Data excerpts:
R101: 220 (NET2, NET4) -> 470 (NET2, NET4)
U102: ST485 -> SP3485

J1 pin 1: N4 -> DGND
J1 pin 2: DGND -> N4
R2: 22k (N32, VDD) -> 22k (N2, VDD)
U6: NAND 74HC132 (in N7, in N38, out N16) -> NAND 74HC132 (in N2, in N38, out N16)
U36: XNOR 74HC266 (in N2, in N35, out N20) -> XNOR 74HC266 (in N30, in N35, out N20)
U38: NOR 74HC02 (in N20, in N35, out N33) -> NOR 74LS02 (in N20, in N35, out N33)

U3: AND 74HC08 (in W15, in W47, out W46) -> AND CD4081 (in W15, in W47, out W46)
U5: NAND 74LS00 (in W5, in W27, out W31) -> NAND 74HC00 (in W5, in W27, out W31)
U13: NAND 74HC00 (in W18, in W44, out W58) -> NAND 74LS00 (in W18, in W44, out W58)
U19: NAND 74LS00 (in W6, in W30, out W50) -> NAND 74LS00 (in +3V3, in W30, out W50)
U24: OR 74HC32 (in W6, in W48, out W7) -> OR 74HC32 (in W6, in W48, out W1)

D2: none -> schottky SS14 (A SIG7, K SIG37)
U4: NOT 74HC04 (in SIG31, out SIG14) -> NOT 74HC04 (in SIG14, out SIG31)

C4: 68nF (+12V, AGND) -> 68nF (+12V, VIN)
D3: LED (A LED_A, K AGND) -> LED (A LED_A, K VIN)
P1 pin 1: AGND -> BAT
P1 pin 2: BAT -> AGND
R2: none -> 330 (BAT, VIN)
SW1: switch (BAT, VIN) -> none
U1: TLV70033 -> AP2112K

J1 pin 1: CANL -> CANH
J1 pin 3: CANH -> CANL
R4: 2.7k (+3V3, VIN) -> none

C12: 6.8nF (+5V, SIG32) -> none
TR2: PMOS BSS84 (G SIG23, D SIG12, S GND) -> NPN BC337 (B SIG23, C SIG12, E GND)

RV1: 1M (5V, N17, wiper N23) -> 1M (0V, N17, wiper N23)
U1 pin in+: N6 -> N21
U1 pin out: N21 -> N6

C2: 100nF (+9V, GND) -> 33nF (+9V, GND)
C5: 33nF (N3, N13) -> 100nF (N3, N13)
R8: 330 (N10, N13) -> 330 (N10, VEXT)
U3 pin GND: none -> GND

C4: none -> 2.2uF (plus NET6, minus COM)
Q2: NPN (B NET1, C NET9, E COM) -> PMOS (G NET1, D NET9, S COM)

#### Task
With both ends included, please retype exactly the lines from the line containing "C5: 33nF (N3, N13) -> 100nF (N3, N13)" to the final line of the data.

#### Output below
C5: 33nF (N3, N13) -> 100nF (N3, N13)
R8: 330 (N10, N13) -> 330 (N10, VEXT)
U3 pin GND: none -> GND

C4: none -> 2.2uF (plus NET6, minus COM)
Q2: NPN (B NET1, C NET9, E COM) -> PMOS (G NET1, D NET9, S COM)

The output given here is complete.